- [Data supplied]:
★ ★ ★ ★

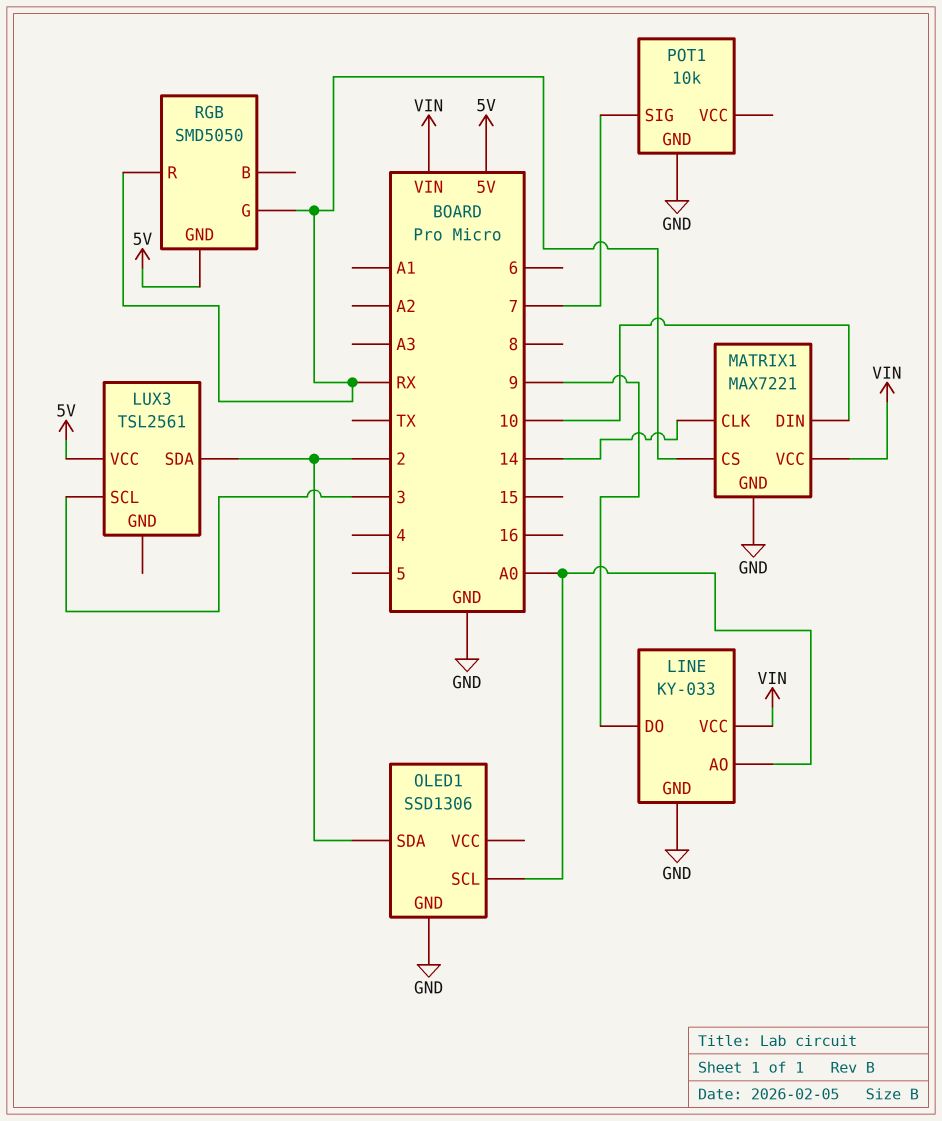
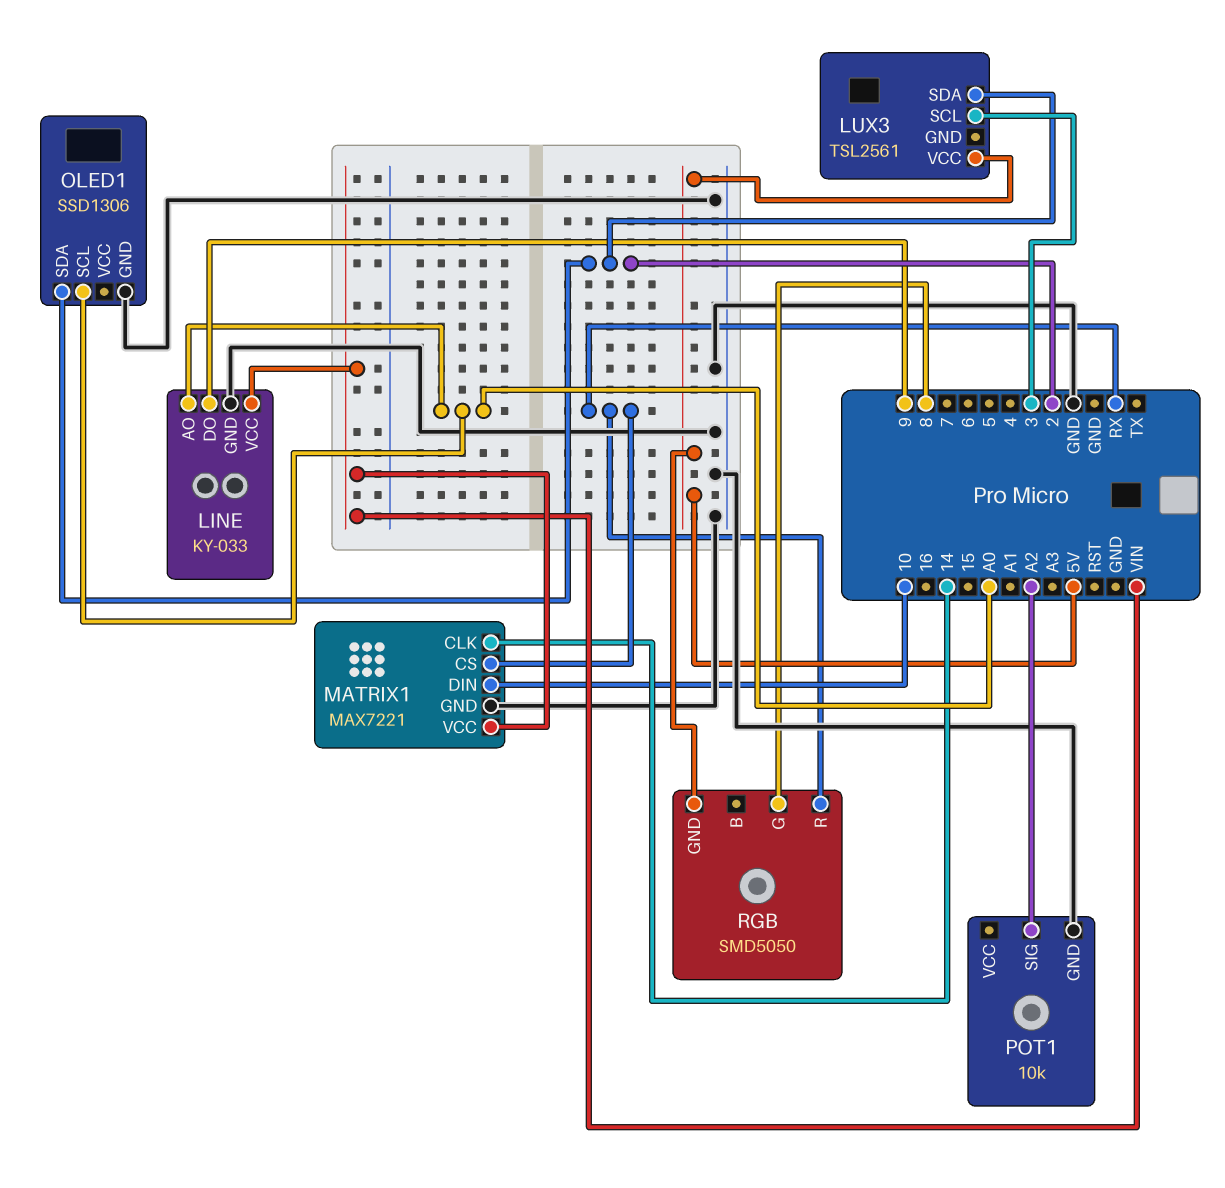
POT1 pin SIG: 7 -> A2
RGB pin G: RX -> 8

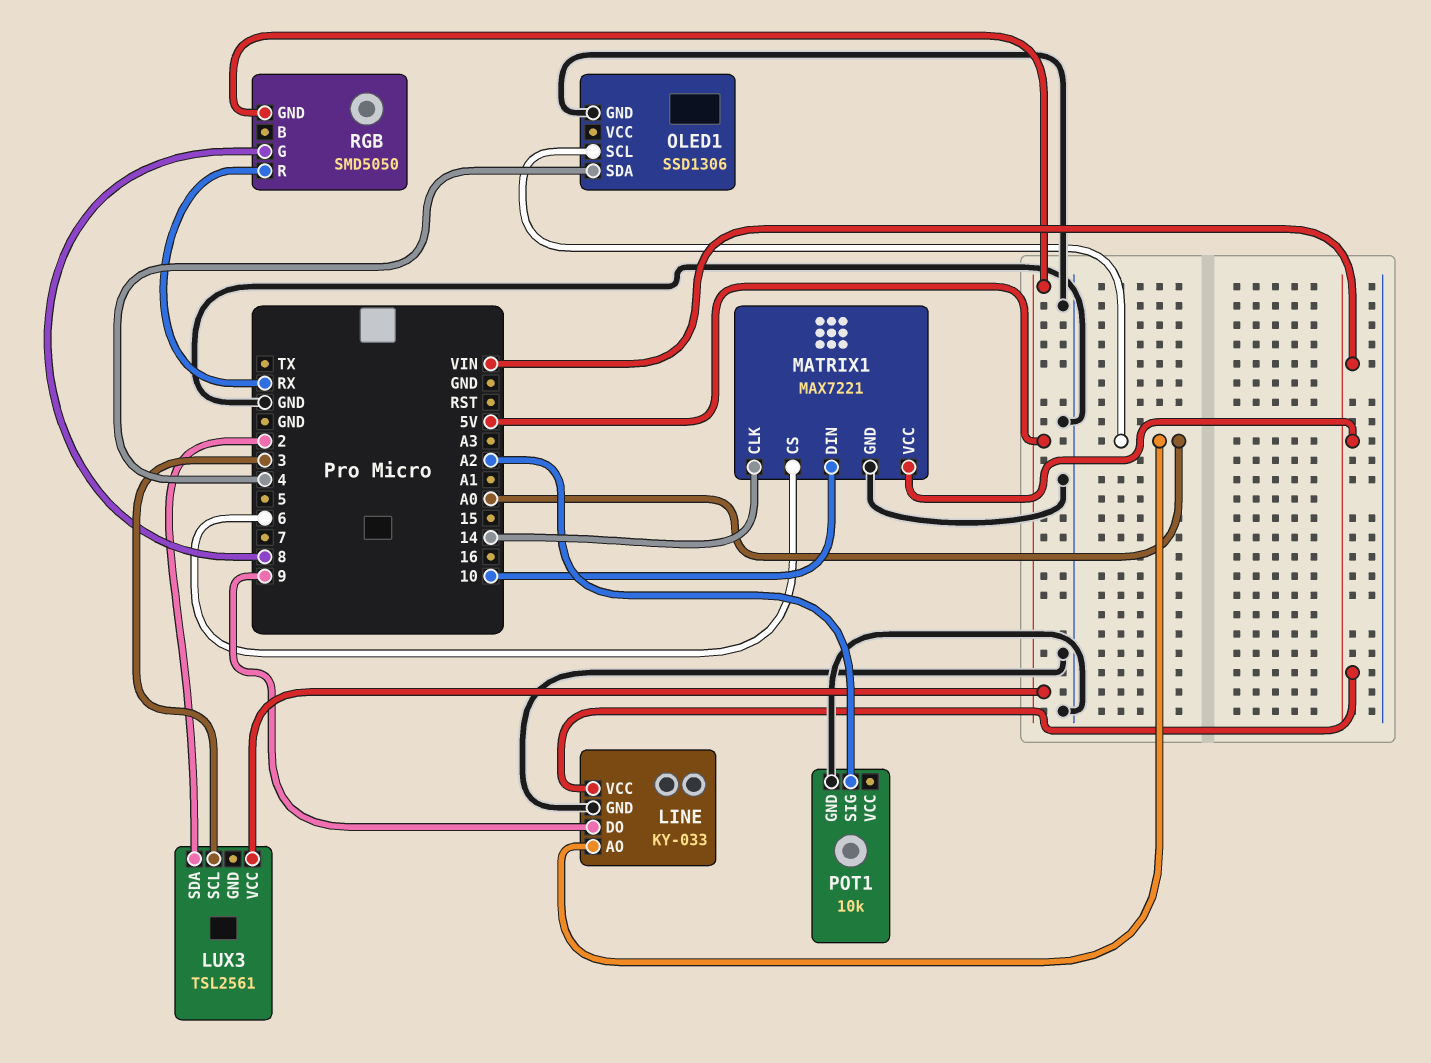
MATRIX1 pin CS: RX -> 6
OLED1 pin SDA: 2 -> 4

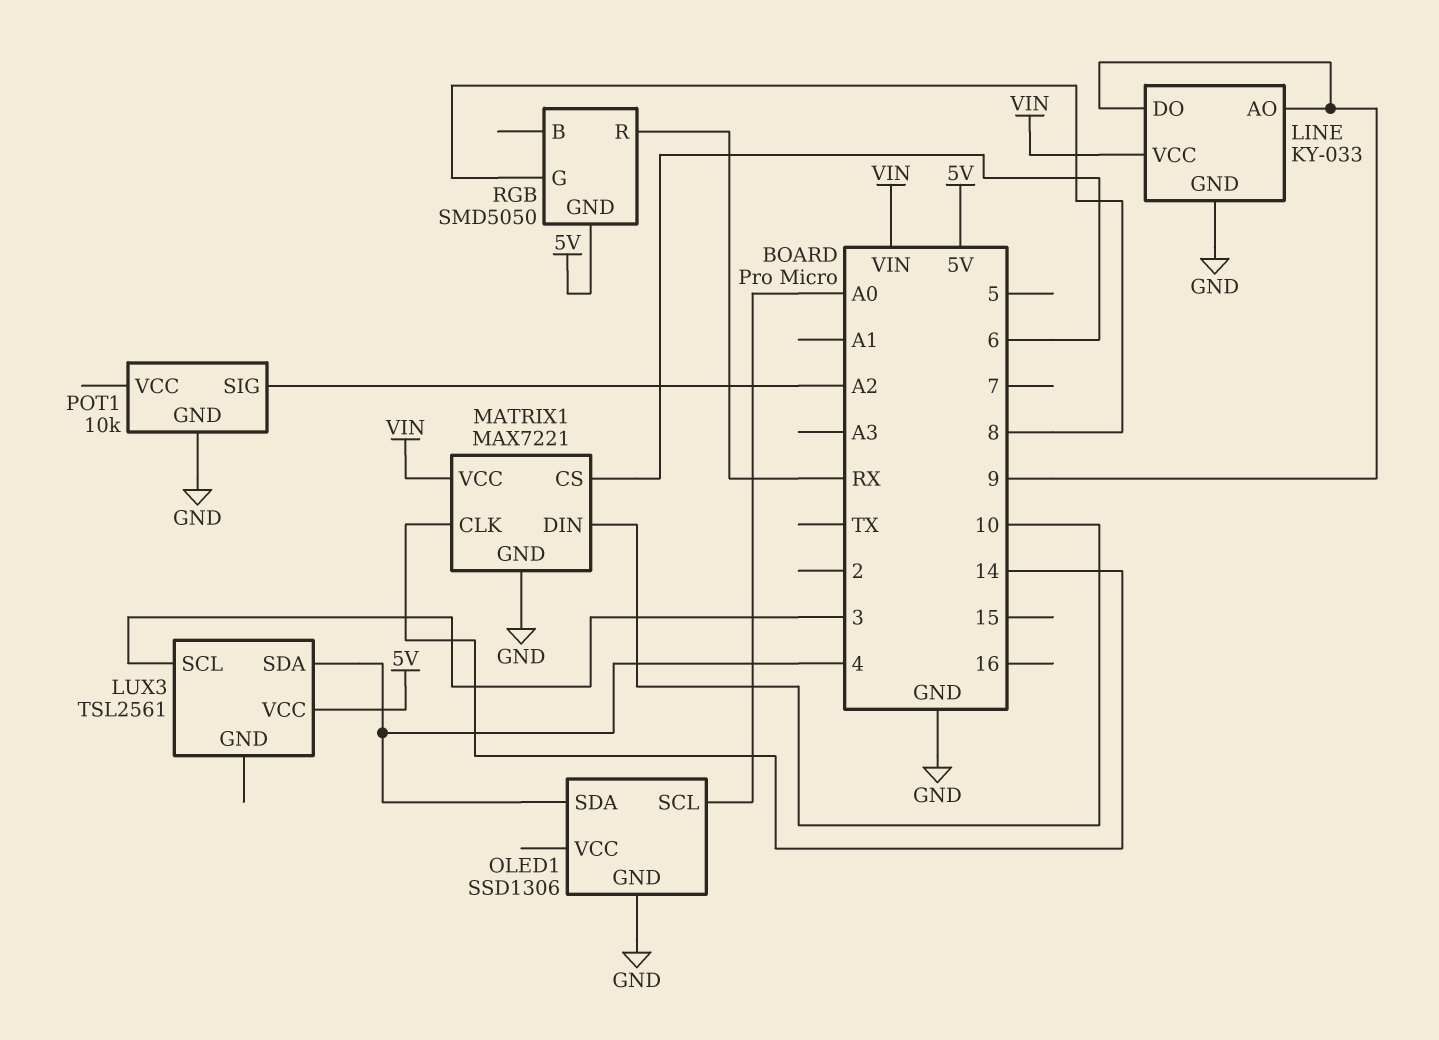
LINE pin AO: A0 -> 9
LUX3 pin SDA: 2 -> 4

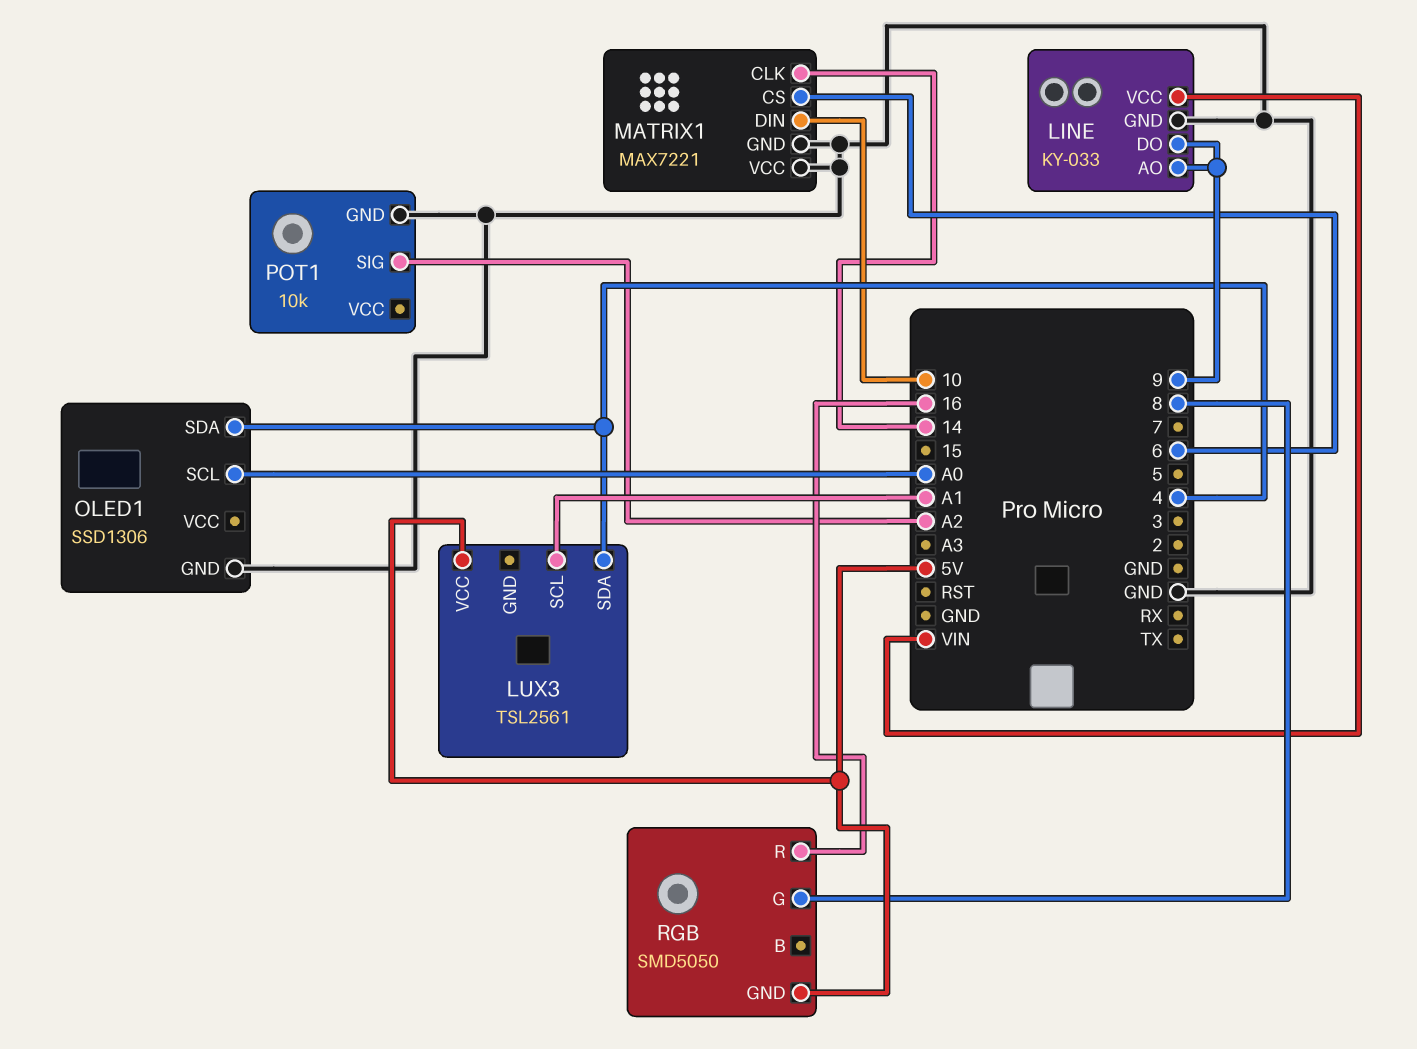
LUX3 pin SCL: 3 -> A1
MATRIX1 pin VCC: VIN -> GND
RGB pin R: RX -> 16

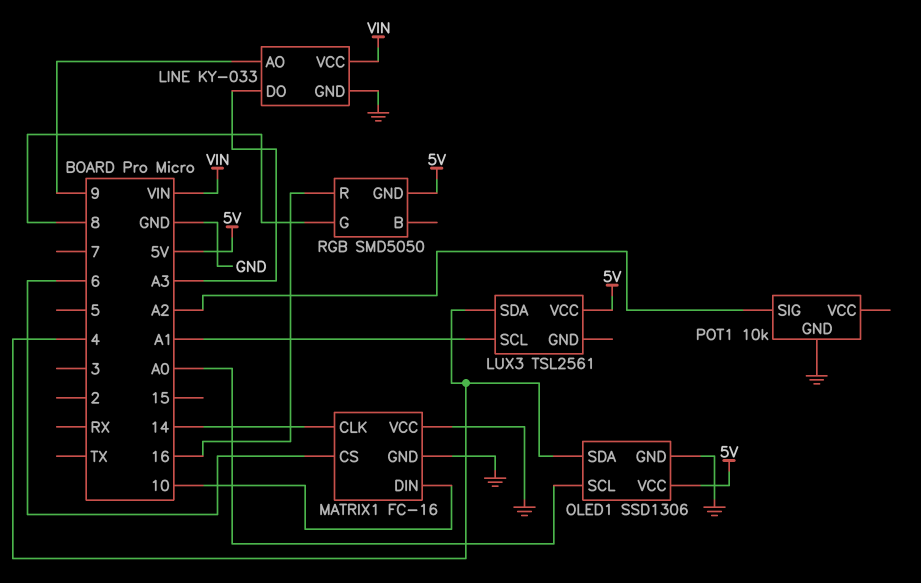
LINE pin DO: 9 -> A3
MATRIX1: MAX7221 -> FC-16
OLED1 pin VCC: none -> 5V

★ ★ ★ ★

- [Required action]: Would you set down every line of the data above exactly, skipping the pictures?

- [Result below]:
POT1 pin SIG: 7 -> A2
RGB pin G: RX -> 8

MATRIX1 pin CS: RX -> 6
OLED1 pin SDA: 2 -> 4

LINE pin AO: A0 -> 9
LUX3 pin SDA: 2 -> 4

LUX3 pin SCL: 3 -> A1
MATRIX1 pin VCC: VIN -> GND
RGB pin R: RX -> 16

LINE pin DO: 9 -> A3
MATRIX1: MAX7221 -> FC-16
OLED1 pin VCC: none -> 5V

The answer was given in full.